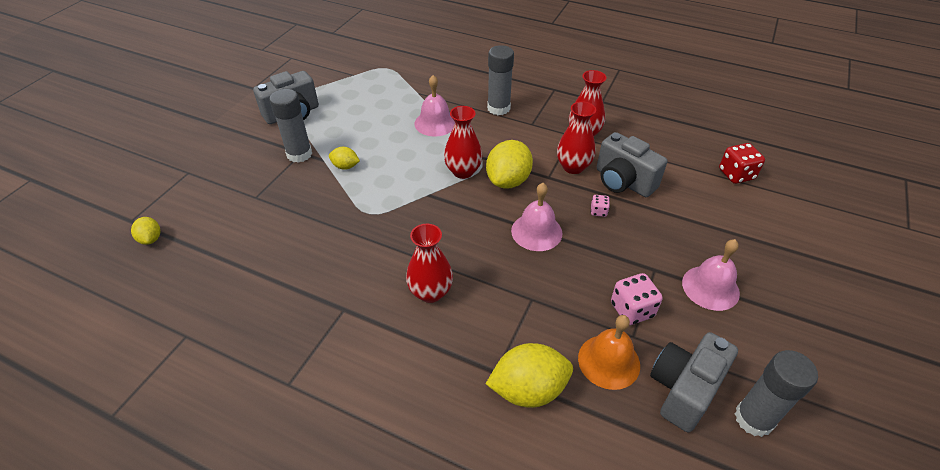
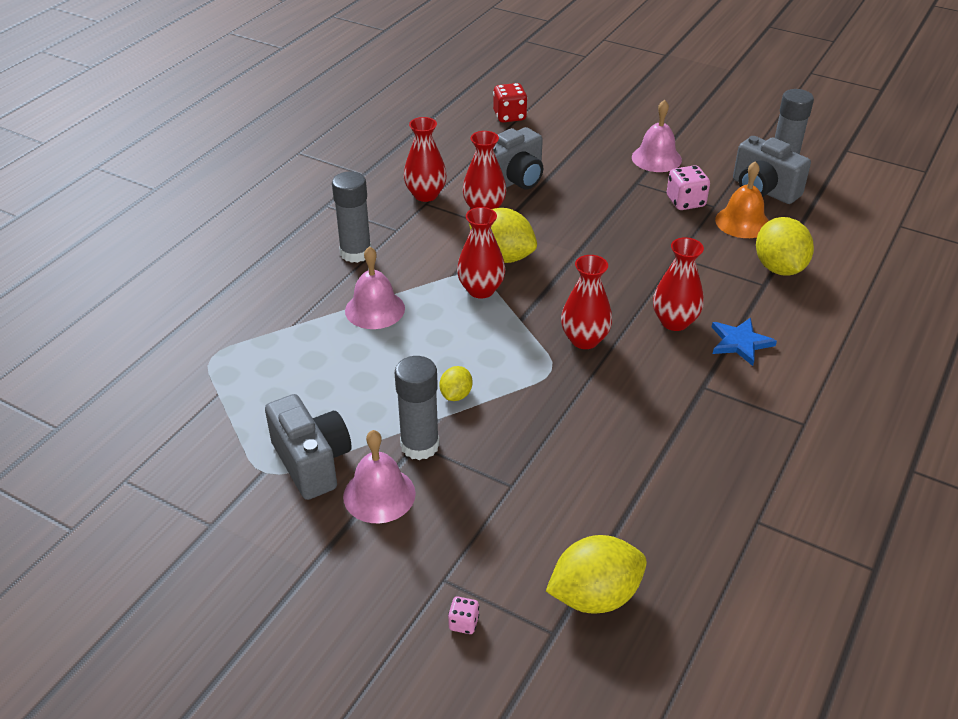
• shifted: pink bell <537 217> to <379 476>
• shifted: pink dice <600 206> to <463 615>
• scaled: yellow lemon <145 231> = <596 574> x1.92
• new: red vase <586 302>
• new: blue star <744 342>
=-=-=
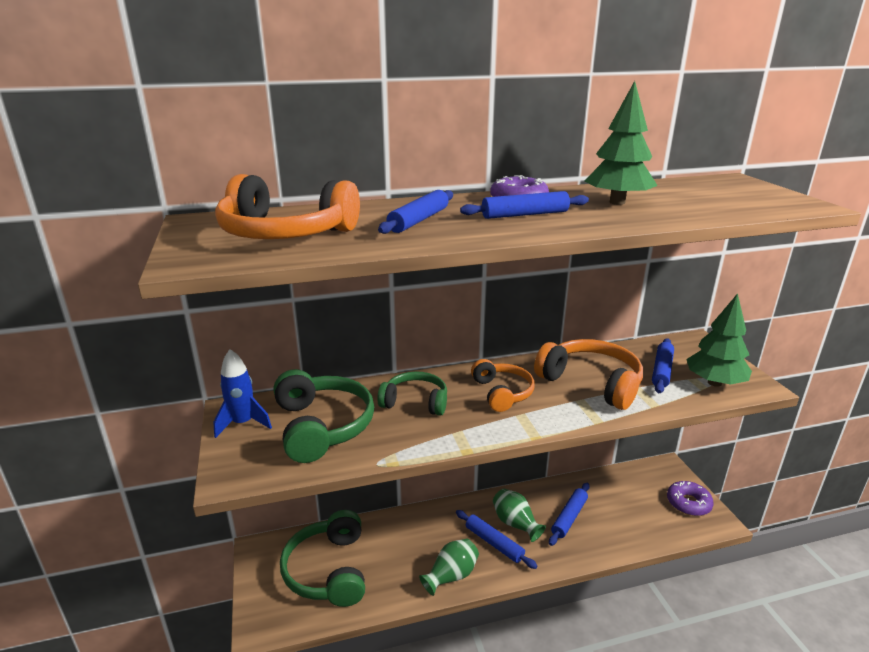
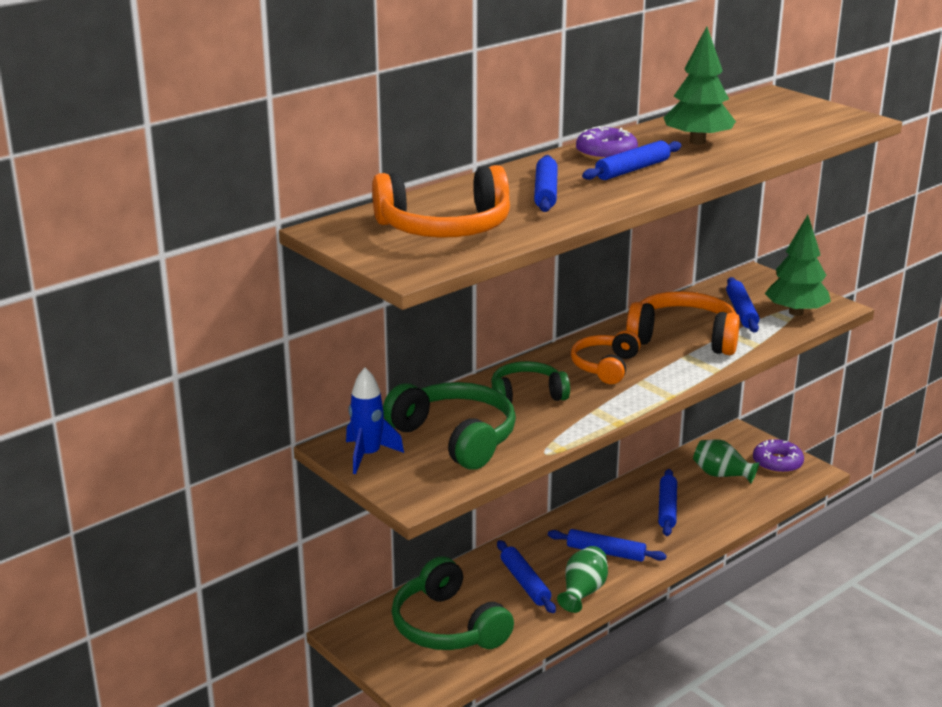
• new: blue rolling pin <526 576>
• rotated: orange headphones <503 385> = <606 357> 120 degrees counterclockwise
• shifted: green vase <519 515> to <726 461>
=-=-=
### [TASK]
Print exactly the lines above from the one with "to <463 615>" to the one with "star <744 342>", including both.

### [TASK ANSWER]
• shifted: pink dice <600 206> to <463 615>
• scaled: yellow lemon <145 231> = <596 574> x1.92
• new: red vase <586 302>
• new: blue star <744 342>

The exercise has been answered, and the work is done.